[EXTRACTED ENTRIES — start]
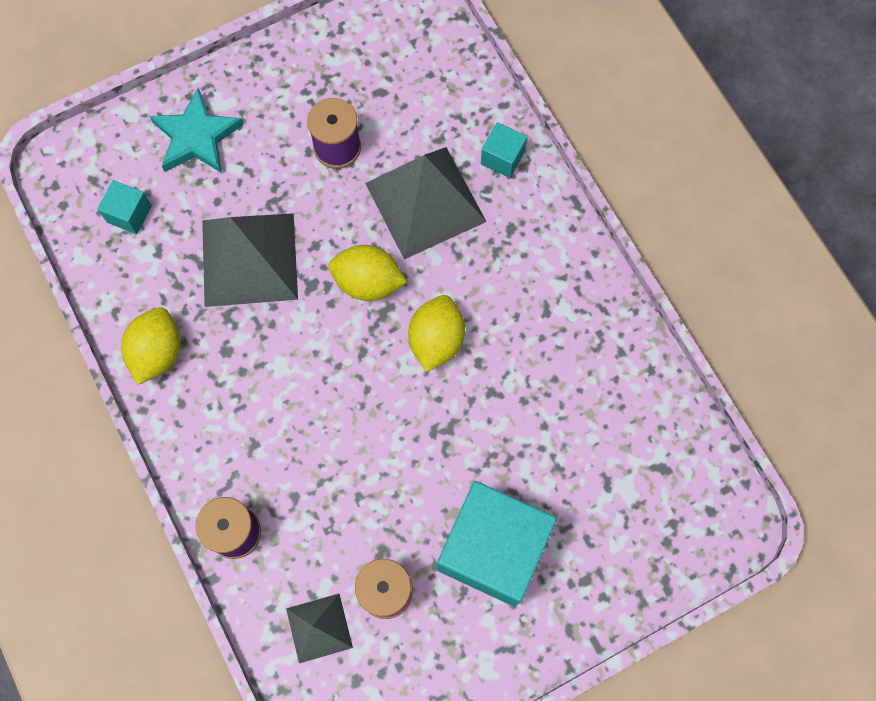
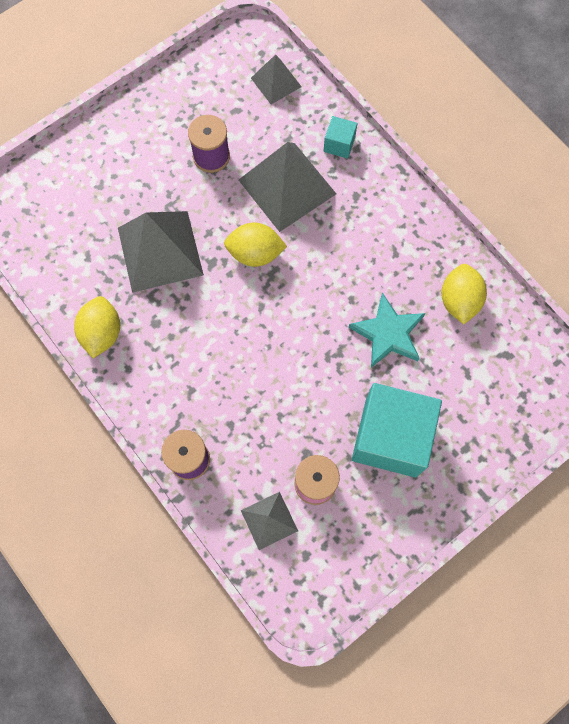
camera: 10 degrees left, 0 degrees up
(129, 214) = (59, 232): turquoise cube -> none
(196, 136) = (101, 165): turquoise star -> turquoise star (388, 333)
(436, 340) = (316, 288): yellow lemon -> yellow lemon (459, 300)
(437, 63) = (276, 82): none -> grey pyramid

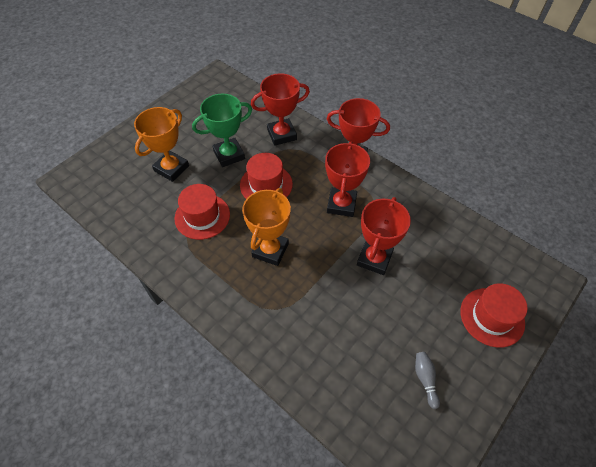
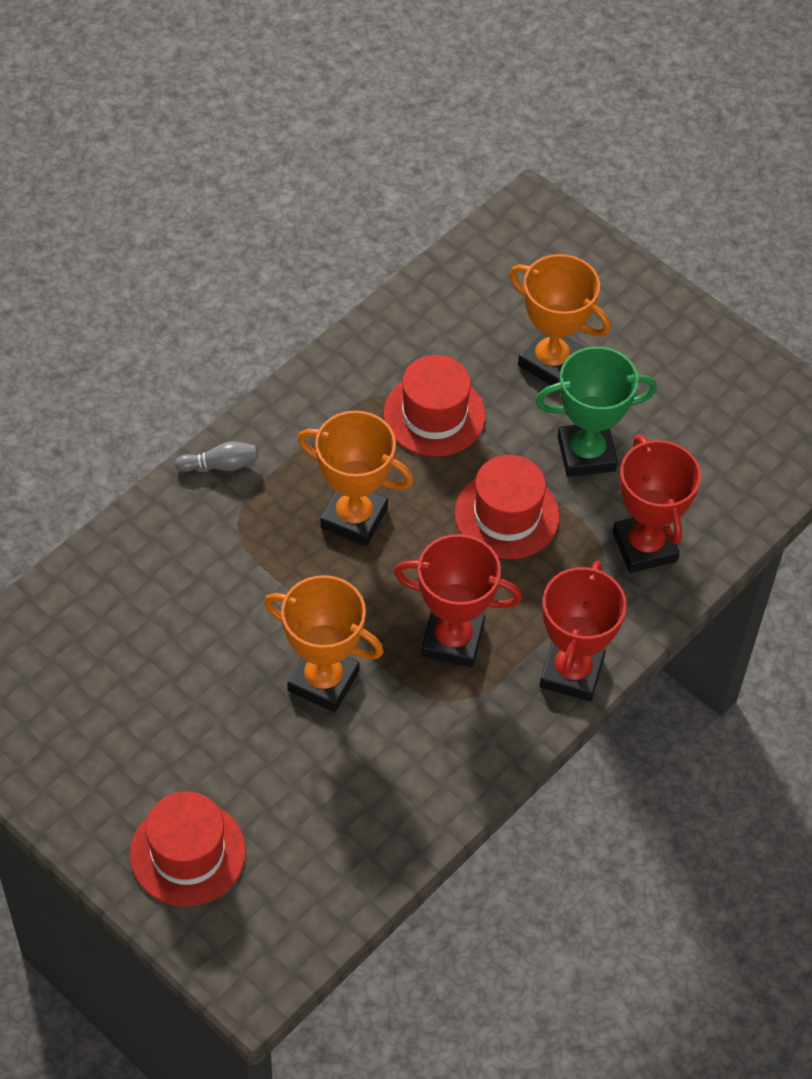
camera: 90 degrees right, 0 degrees up
(229, 155) = (586, 453): green trophy -> green trophy turned 75 degrees counterclockwise
(374, 259) = (323, 681): red trophy -> orange trophy
(425, 379) = (91, 724): grey bowling pin -> grey bowling pin (220, 465)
[EXTRACTED ENTRIES — finish]
◆ WHAT THE TASK ASKS: Take the lines from the start of the entries through the line containing "camera: 90 degrees right, 0 degrees up" and set them down exactly, leaving out every picture.

◆ EXERCISE ANSWER:
camera: 10 degrees left, 0 degrees up
(129, 214) = (59, 232): turquoise cube -> none
(196, 136) = (101, 165): turquoise star -> turquoise star (388, 333)
(436, 340) = (316, 288): yellow lemon -> yellow lemon (459, 300)
(437, 63) = (276, 82): none -> grey pyramid

camera: 90 degrees right, 0 degrees up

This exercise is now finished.